__DATA PROVIDED__.
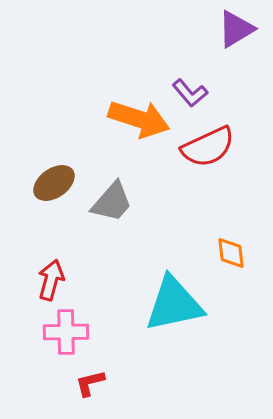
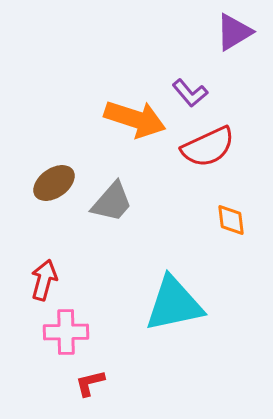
purple triangle: moved 2 px left, 3 px down
orange arrow: moved 4 px left
orange diamond: moved 33 px up
red arrow: moved 7 px left
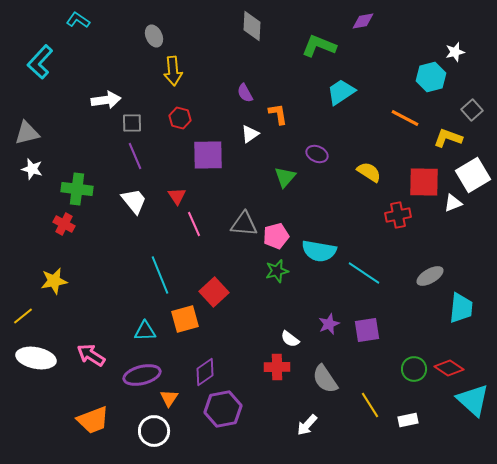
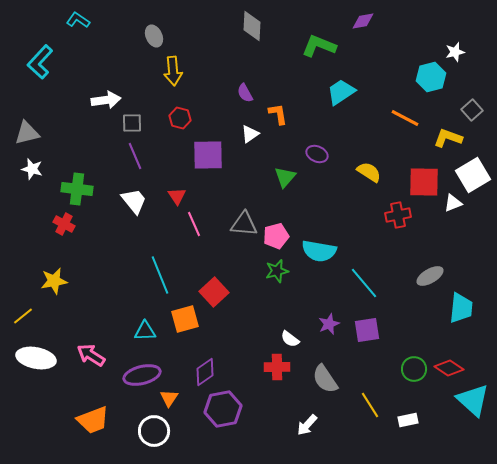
cyan line at (364, 273): moved 10 px down; rotated 16 degrees clockwise
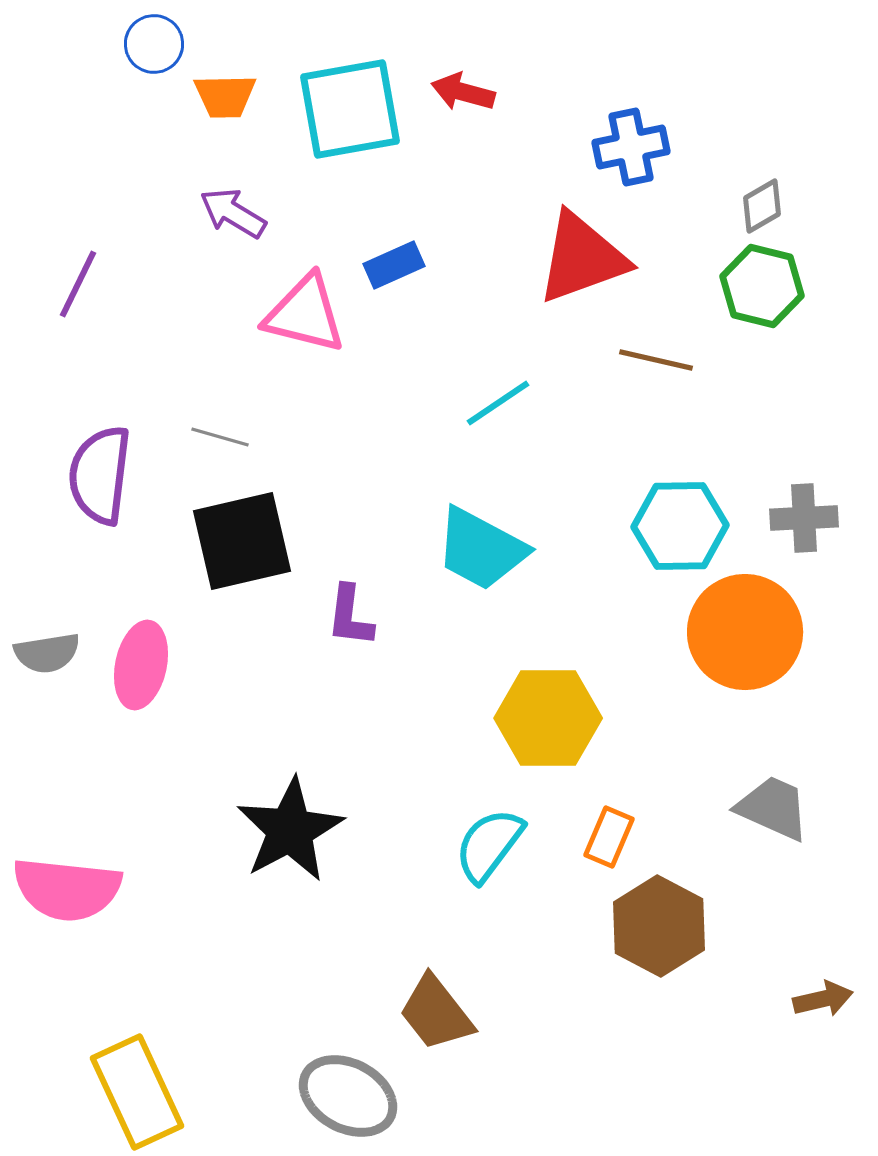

__SHORT EXERCISE__. Rewrite the data above as a Markdown table with the columns "Row" and "Line," numbering each line of text. Skip blank lines and leave the pictures out.

__COMPLETED TASK__.
| Row | Line |
|---|---|
| 1 | purple triangle: moved 2 px left, 3 px down |
| 2 | orange arrow: moved 4 px left |
| 3 | orange diamond: moved 33 px up |
| 4 | red arrow: moved 7 px left |
| 5 | cyan line at (364, 273): moved 10 px down; rotated 16 degrees clockwise |